PROBLEM TO WORK ON: In every one of these lines, rename "none" to "blank" and leave everything else as it is.

Collected data
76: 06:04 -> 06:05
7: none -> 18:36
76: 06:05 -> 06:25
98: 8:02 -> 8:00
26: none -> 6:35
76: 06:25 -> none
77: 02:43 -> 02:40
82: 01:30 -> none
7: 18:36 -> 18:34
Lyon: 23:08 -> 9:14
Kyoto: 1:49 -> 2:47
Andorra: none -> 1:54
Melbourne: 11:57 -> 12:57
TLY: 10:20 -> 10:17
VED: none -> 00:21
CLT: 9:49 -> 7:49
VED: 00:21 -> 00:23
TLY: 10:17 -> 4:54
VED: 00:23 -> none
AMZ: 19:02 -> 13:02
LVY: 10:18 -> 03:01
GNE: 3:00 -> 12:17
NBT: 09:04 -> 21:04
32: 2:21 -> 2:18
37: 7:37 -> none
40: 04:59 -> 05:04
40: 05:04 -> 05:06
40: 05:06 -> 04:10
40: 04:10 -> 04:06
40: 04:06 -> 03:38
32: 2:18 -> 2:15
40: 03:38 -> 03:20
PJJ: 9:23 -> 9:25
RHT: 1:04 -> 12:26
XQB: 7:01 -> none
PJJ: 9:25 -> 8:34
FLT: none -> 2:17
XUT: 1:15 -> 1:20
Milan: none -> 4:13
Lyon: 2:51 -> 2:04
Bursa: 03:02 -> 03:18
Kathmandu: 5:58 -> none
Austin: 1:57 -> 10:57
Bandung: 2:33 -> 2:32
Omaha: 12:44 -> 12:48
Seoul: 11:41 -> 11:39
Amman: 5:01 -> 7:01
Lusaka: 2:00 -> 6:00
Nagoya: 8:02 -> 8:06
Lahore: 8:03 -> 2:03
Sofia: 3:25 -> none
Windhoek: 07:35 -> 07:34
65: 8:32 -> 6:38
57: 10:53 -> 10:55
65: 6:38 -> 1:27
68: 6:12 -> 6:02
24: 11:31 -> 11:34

COMPLETE RESPONSE:
76: 06:04 -> 06:05
7: blank -> 18:36
76: 06:05 -> 06:25
98: 8:02 -> 8:00
26: blank -> 6:35
76: 06:25 -> blank
77: 02:43 -> 02:40
82: 01:30 -> blank
7: 18:36 -> 18:34
Lyon: 23:08 -> 9:14
Kyoto: 1:49 -> 2:47
Andorra: blank -> 1:54
Melbourne: 11:57 -> 12:57
TLY: 10:20 -> 10:17
VED: blank -> 00:21
CLT: 9:49 -> 7:49
VED: 00:21 -> 00:23
TLY: 10:17 -> 4:54
VED: 00:23 -> blank
AMZ: 19:02 -> 13:02
LVY: 10:18 -> 03:01
GNE: 3:00 -> 12:17
NBT: 09:04 -> 21:04
32: 2:21 -> 2:18
37: 7:37 -> blank
40: 04:59 -> 05:04
40: 05:04 -> 05:06
40: 05:06 -> 04:10
40: 04:10 -> 04:06
40: 04:06 -> 03:38
32: 2:18 -> 2:15
40: 03:38 -> 03:20
PJJ: 9:23 -> 9:25
RHT: 1:04 -> 12:26
XQB: 7:01 -> blank
PJJ: 9:25 -> 8:34
FLT: blank -> 2:17
XUT: 1:15 -> 1:20
Milan: blank -> 4:13
Lyon: 2:51 -> 2:04
Bursa: 03:02 -> 03:18
Kathmandu: 5:58 -> blank
Austin: 1:57 -> 10:57
Bandung: 2:33 -> 2:32
Omaha: 12:44 -> 12:48
Seoul: 11:41 -> 11:39
Amman: 5:01 -> 7:01
Lusaka: 2:00 -> 6:00
Nagoya: 8:02 -> 8:06
Lahore: 8:03 -> 2:03
Sofia: 3:25 -> blank
Windhoek: 07:35 -> 07:34
65: 8:32 -> 6:38
57: 10:53 -> 10:55
65: 6:38 -> 1:27
68: 6:12 -> 6:02
24: 11:31 -> 11:34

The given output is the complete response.